- Exercise aim
Only the records, exactly as written, belong in the answer; pictures do not.

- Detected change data
· · · ·

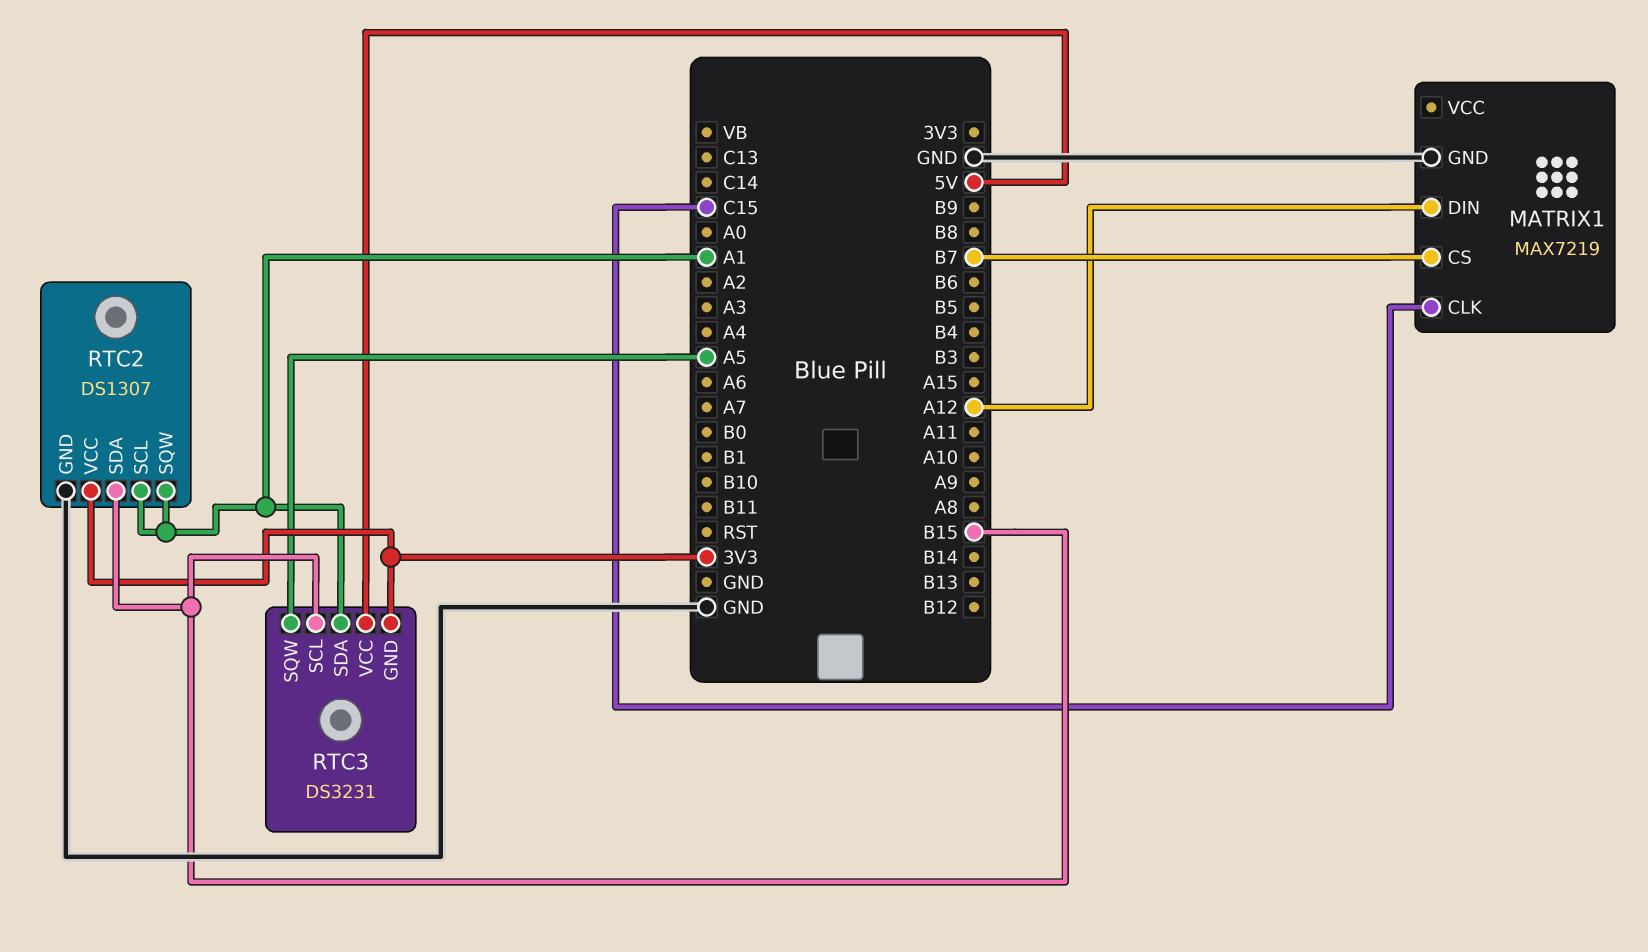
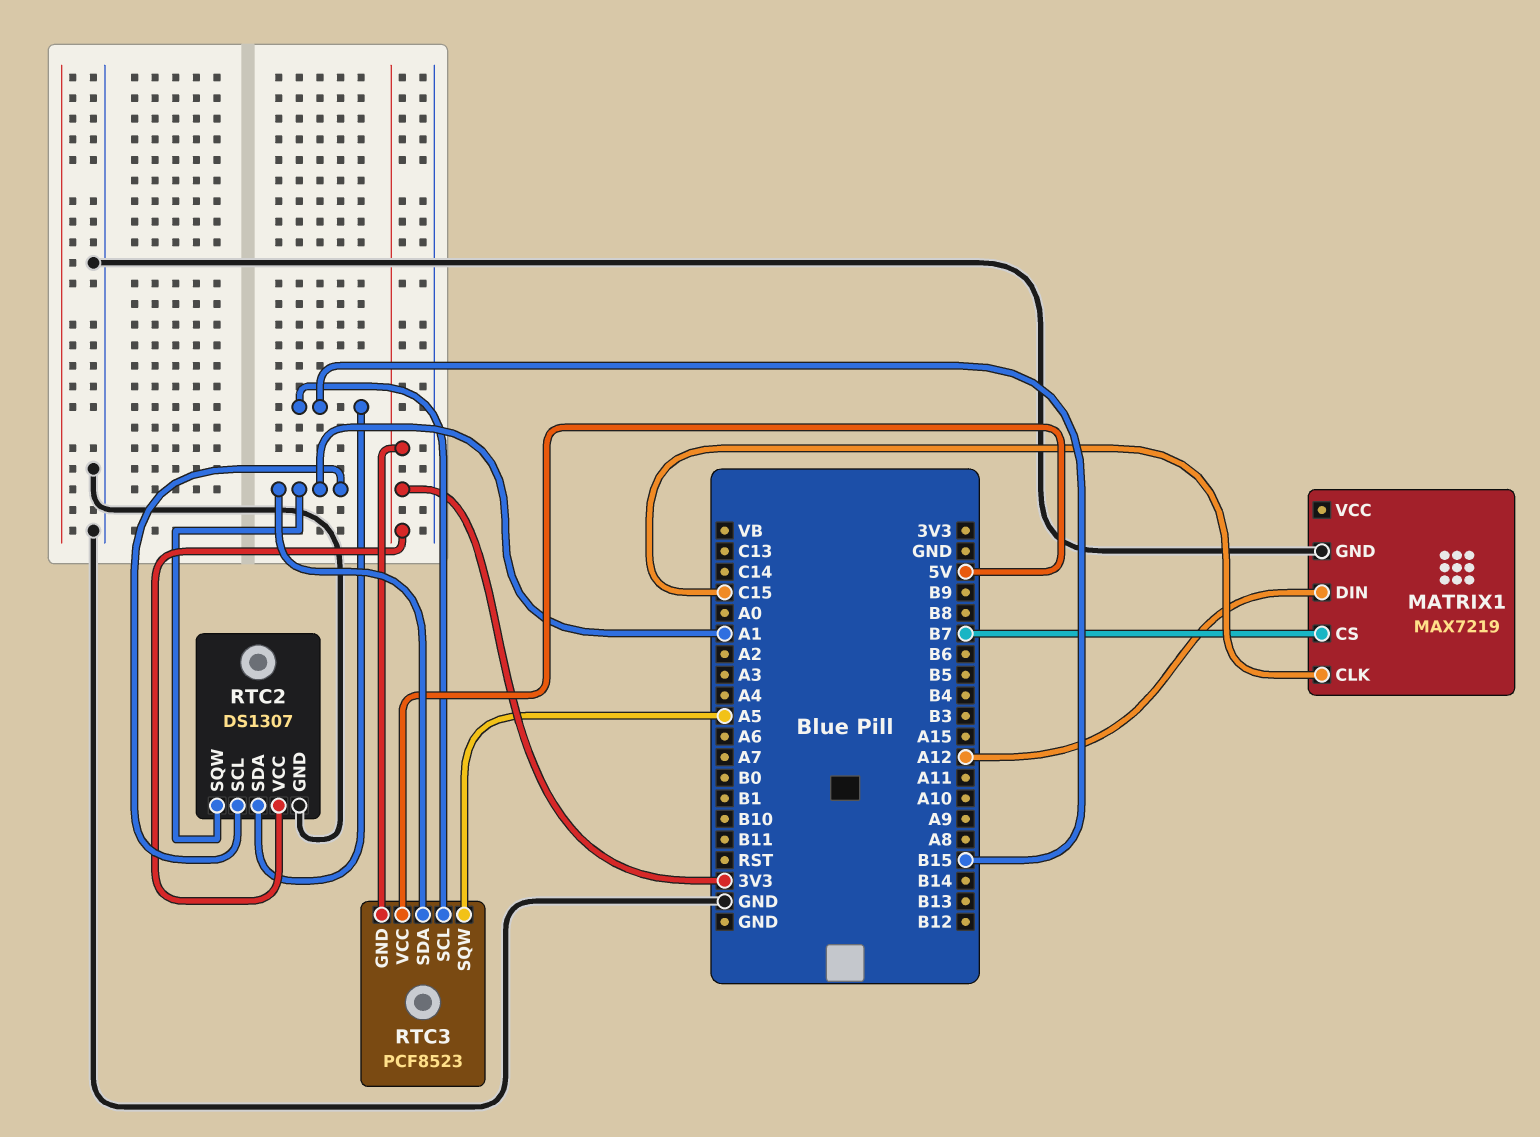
RTC3: DS3231 -> PCF8523

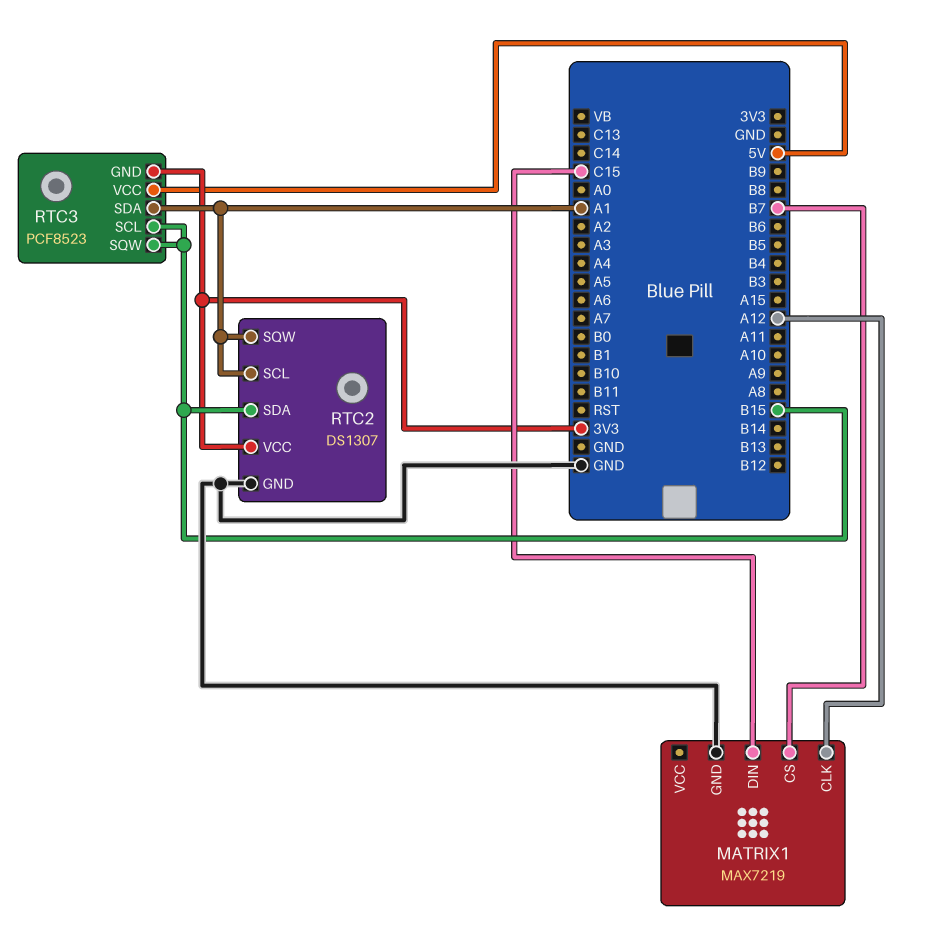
MATRIX1 pin CLK: C15 -> A12
MATRIX1 pin DIN: A12 -> C15
RTC3 pin SQW: A5 -> B15

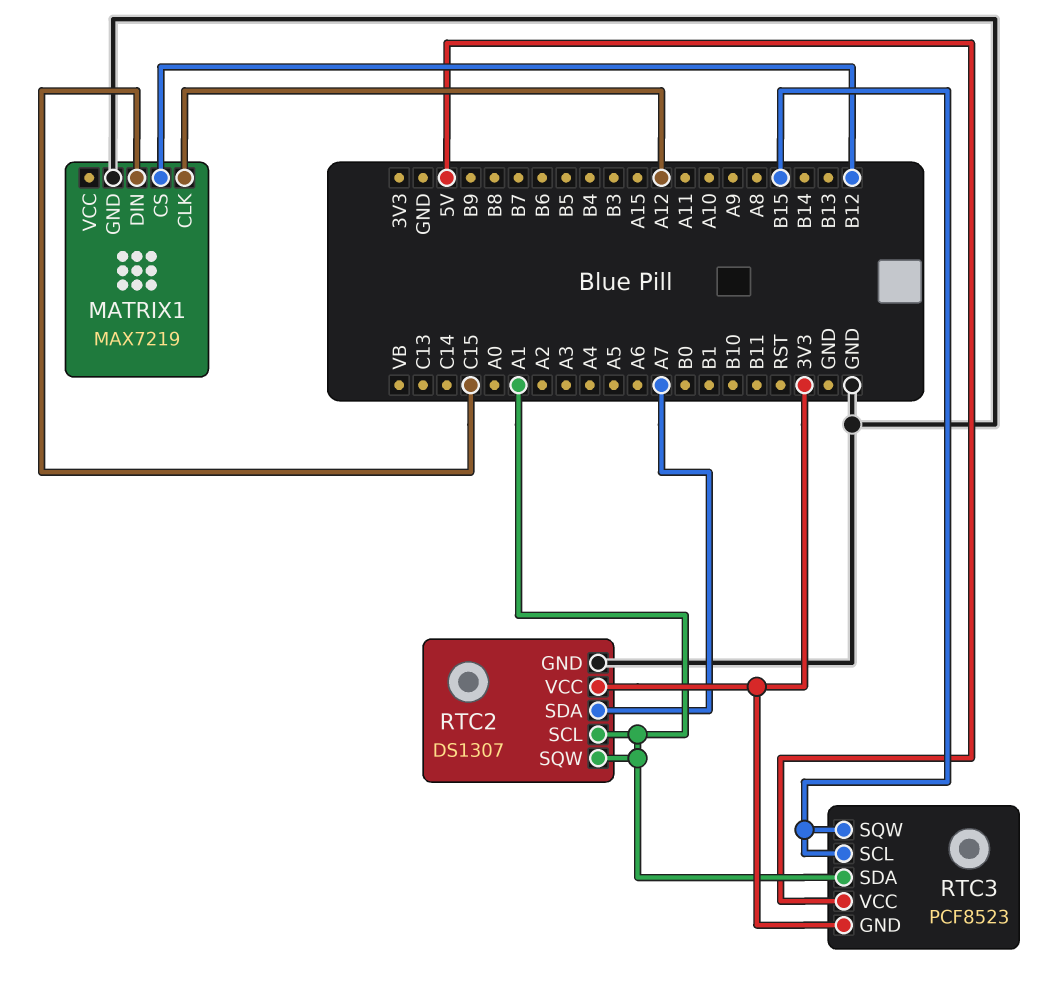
MATRIX1 pin CS: B7 -> B12
RTC2 pin SDA: B15 -> A7

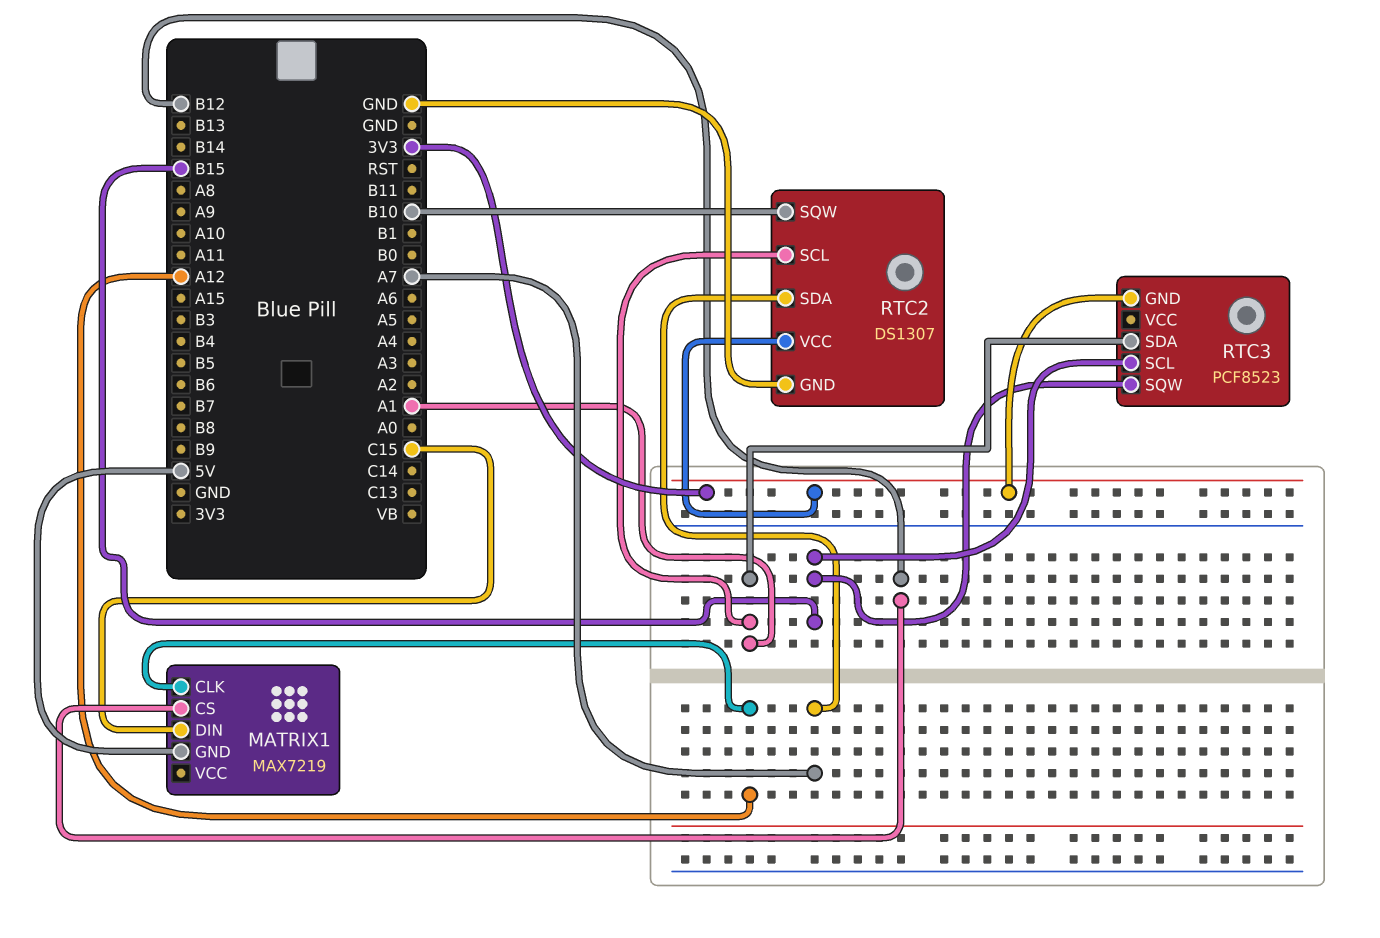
MATRIX1 pin GND: GND -> 5V
RTC2 pin SQW: A1 -> B10
RTC3 pin VCC: 5V -> none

· · · ·

- Answer to this task
RTC3: DS3231 -> PCF8523

MATRIX1 pin CLK: C15 -> A12
MATRIX1 pin DIN: A12 -> C15
RTC3 pin SQW: A5 -> B15

MATRIX1 pin CS: B7 -> B12
RTC2 pin SDA: B15 -> A7

MATRIX1 pin GND: GND -> 5V
RTC2 pin SQW: A1 -> B10
RTC3 pin VCC: 5V -> none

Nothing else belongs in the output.